■ **Dataset excerpts**
# # # # #

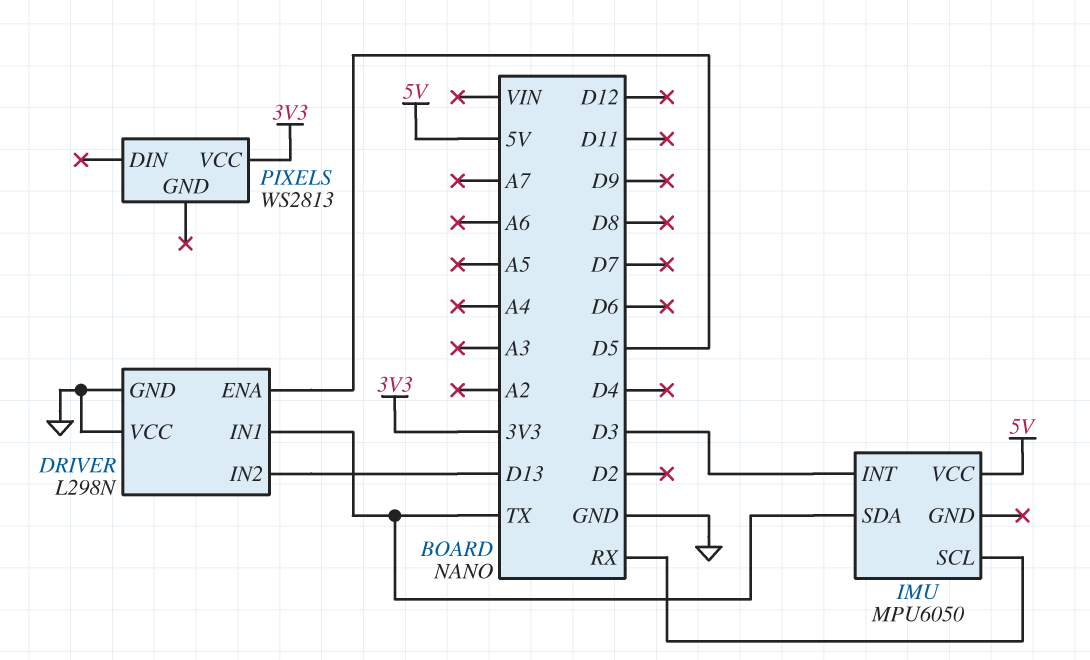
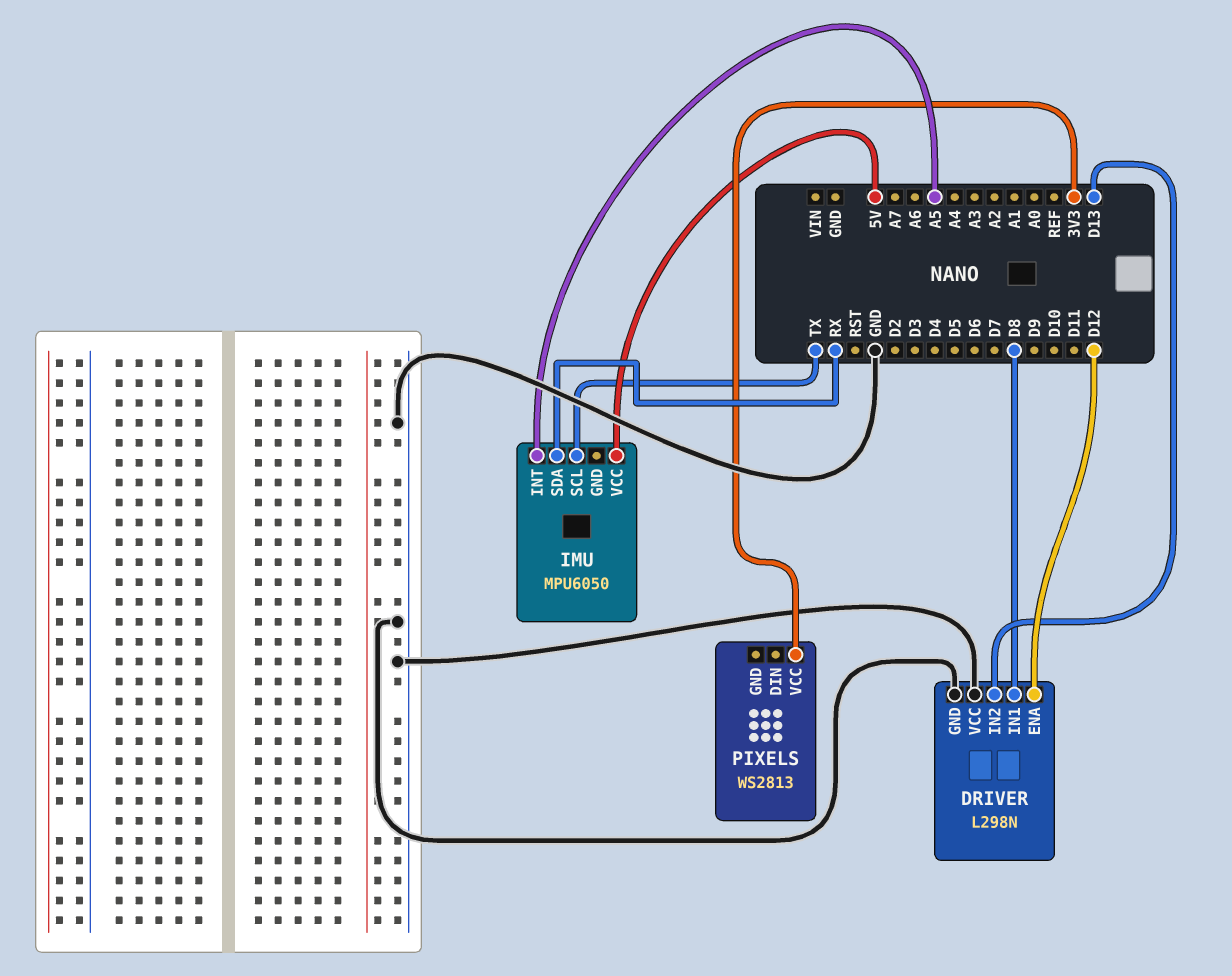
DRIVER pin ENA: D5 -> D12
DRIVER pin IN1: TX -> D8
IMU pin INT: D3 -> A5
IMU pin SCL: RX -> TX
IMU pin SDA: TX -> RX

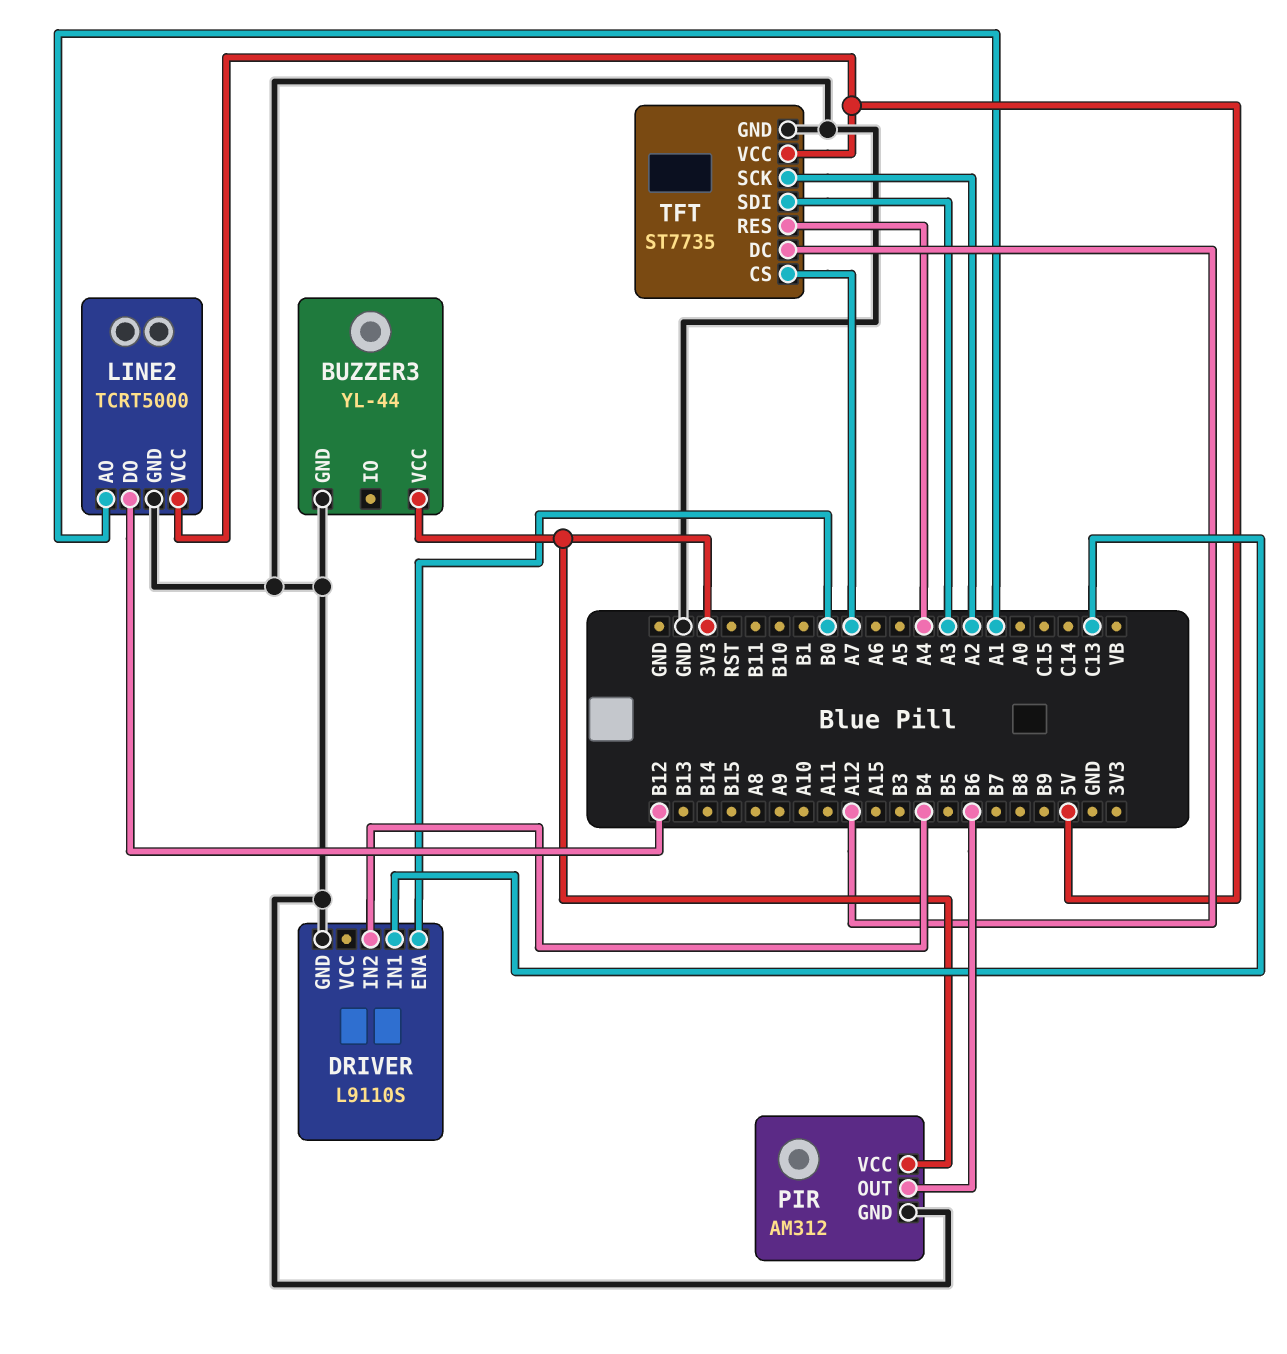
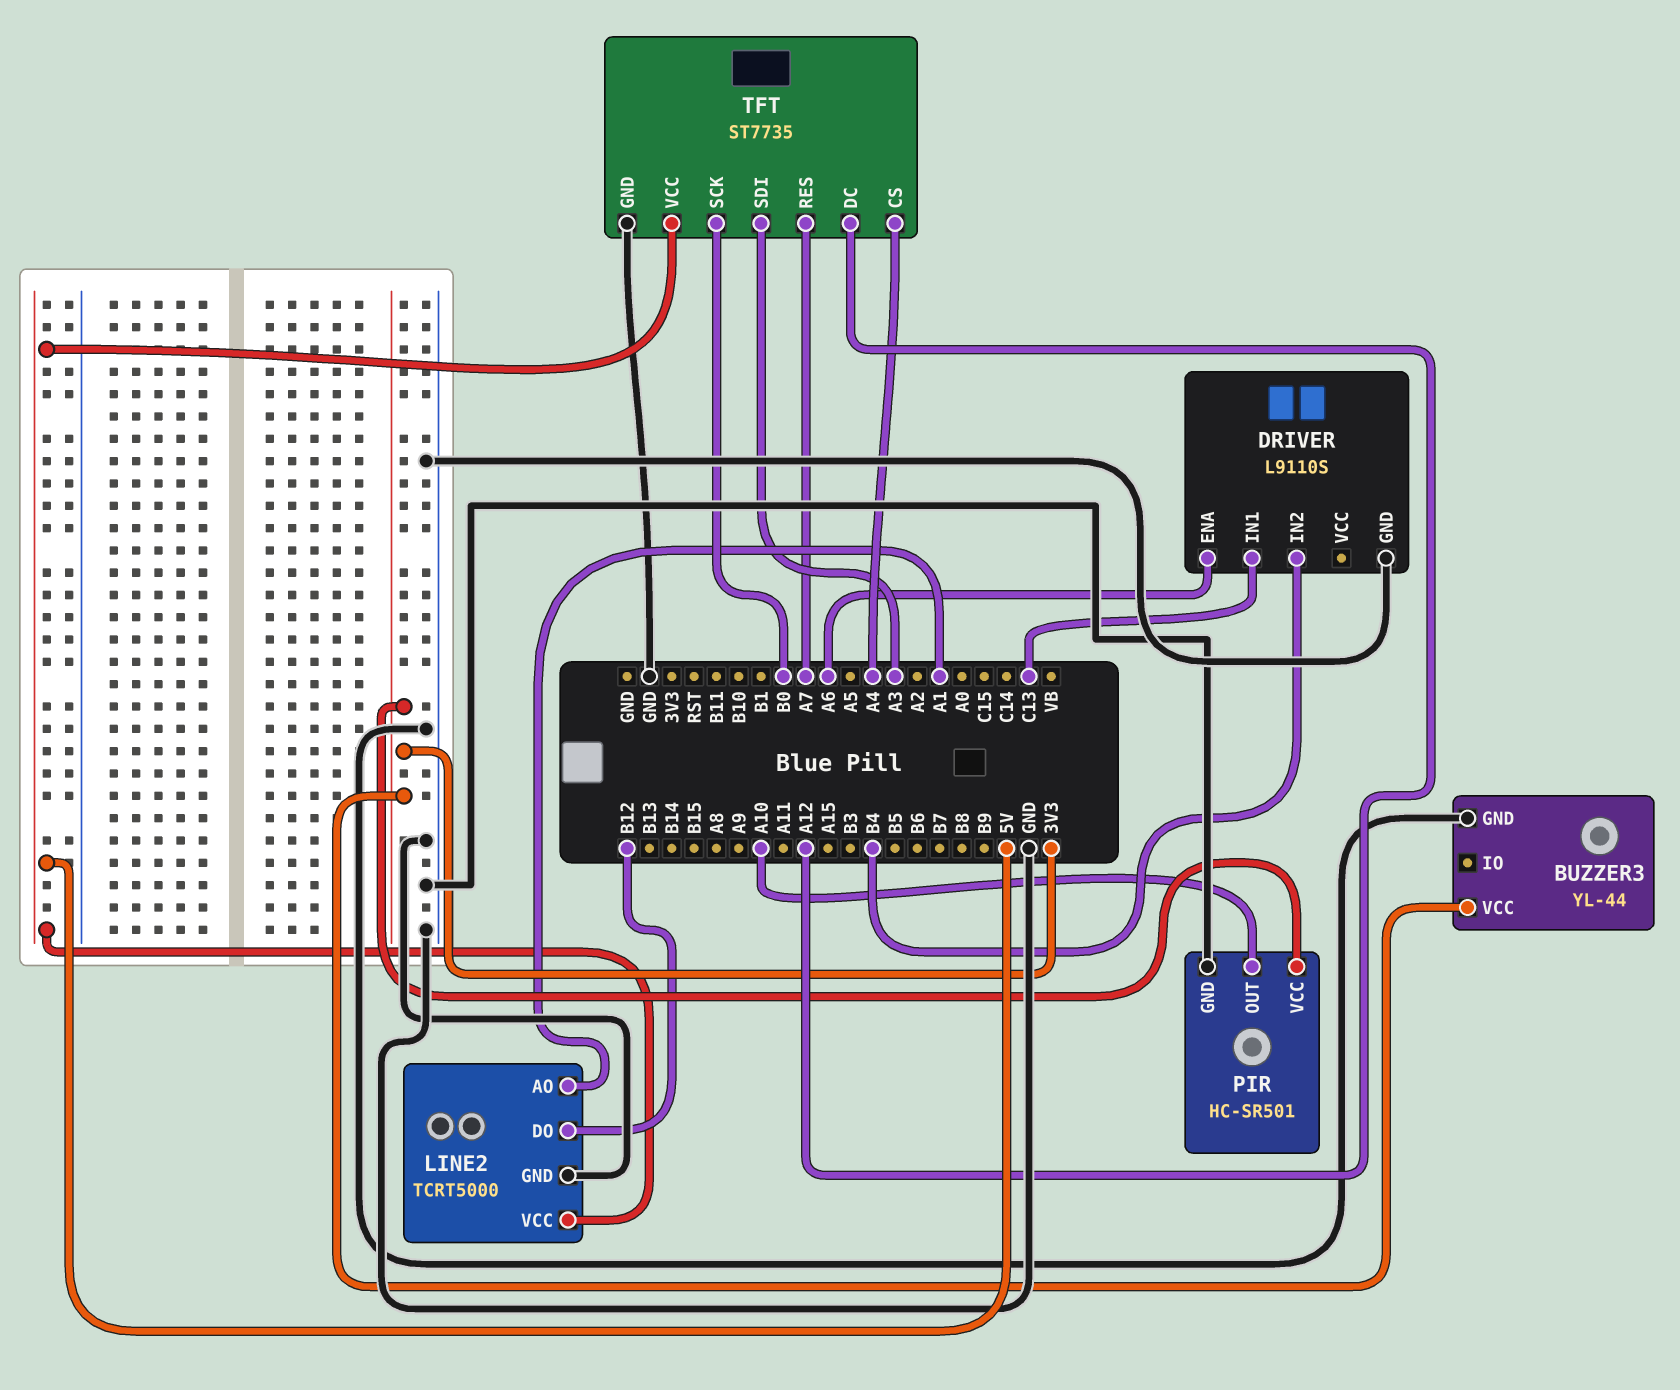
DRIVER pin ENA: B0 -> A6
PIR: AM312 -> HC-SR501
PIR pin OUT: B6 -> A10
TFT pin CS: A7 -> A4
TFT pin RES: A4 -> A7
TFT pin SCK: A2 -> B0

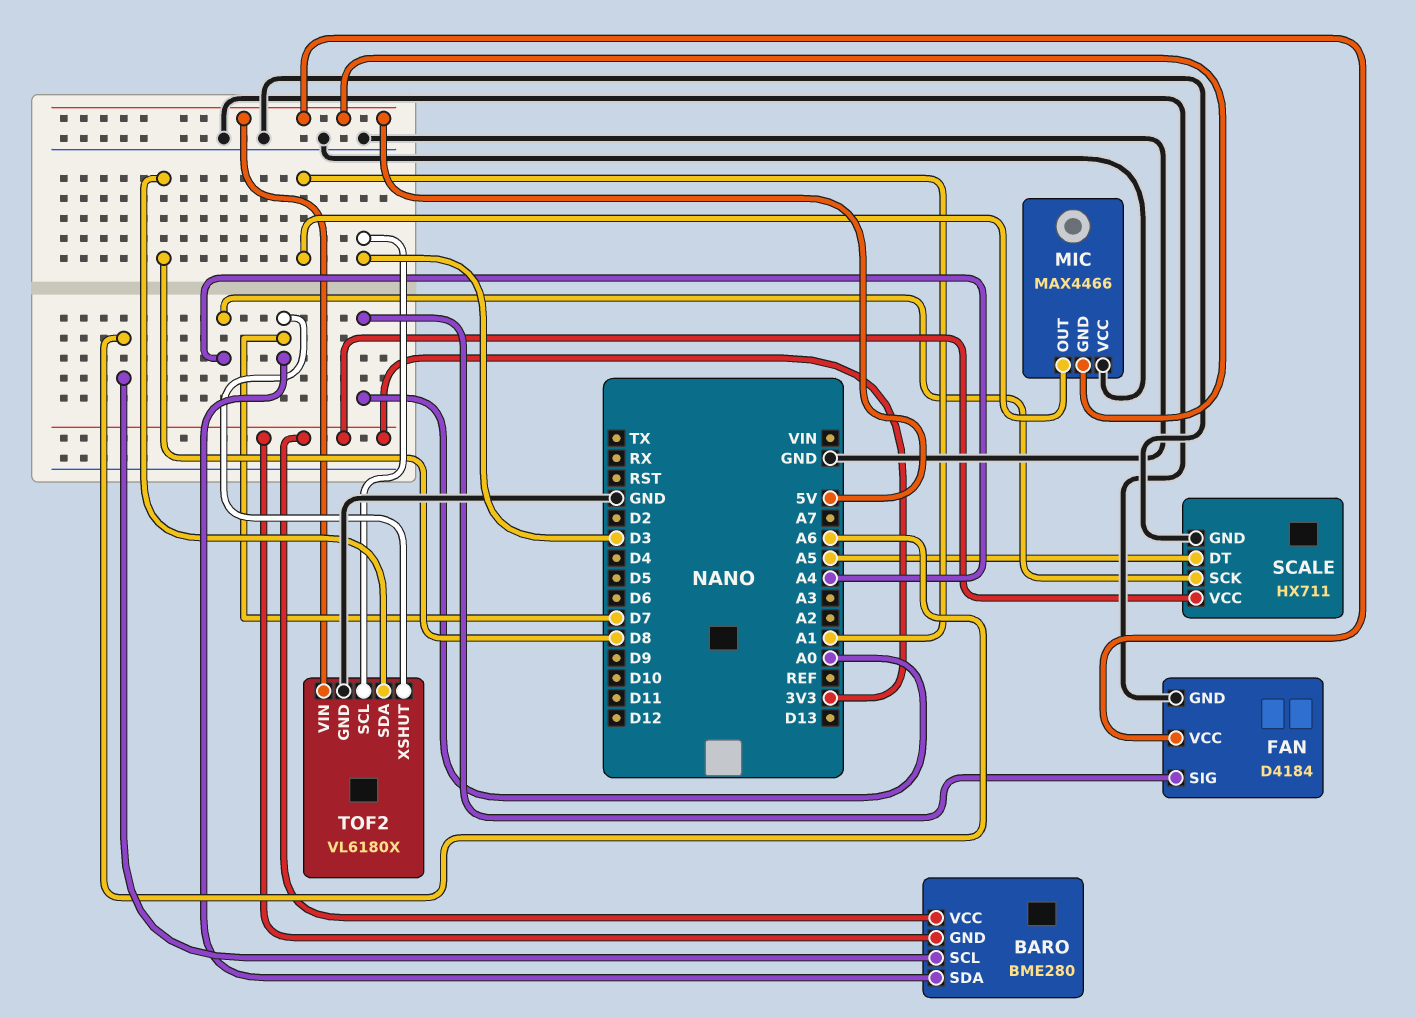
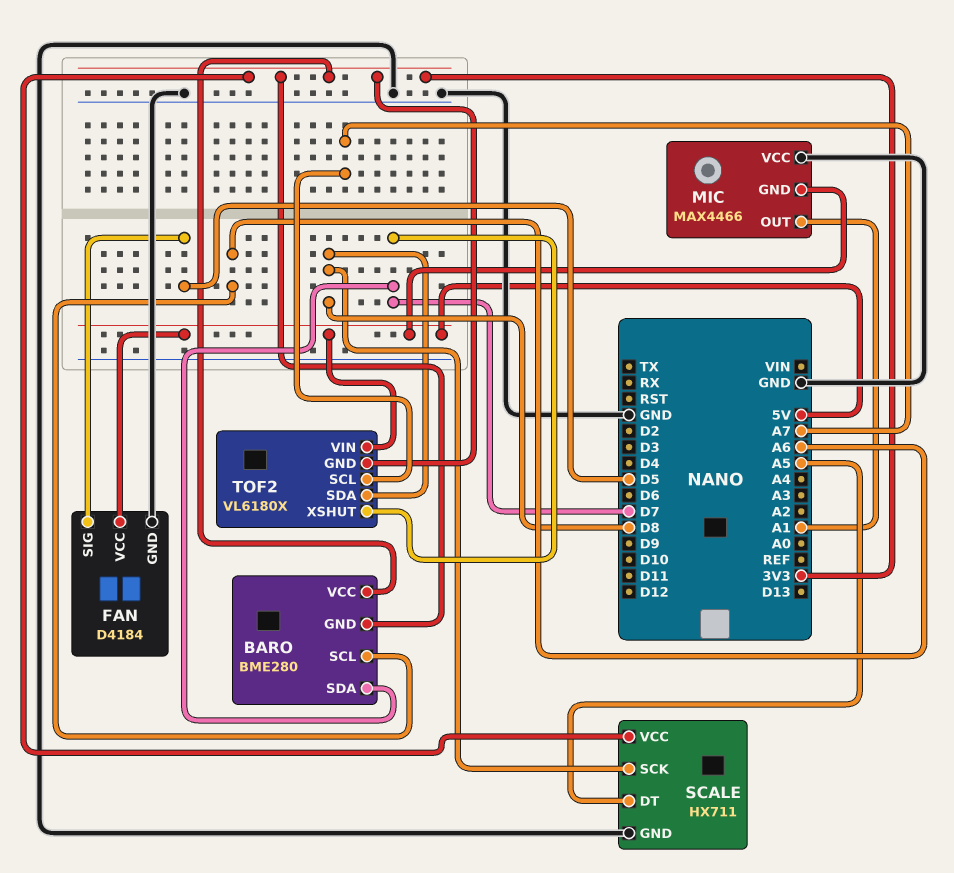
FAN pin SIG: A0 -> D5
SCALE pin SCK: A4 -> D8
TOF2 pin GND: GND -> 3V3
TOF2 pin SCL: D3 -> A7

# # # # #

■ **What the exercise asks**
Please restate word for word each line from the one containing "PIR pin OUT: B6 -> A10" to the end of the data above, without the pictures.

■ **Your response**
PIR pin OUT: B6 -> A10
TFT pin CS: A7 -> A4
TFT pin RES: A4 -> A7
TFT pin SCK: A2 -> B0

FAN pin SIG: A0 -> D5
SCALE pin SCK: A4 -> D8
TOF2 pin GND: GND -> 3V3
TOF2 pin SCL: D3 -> A7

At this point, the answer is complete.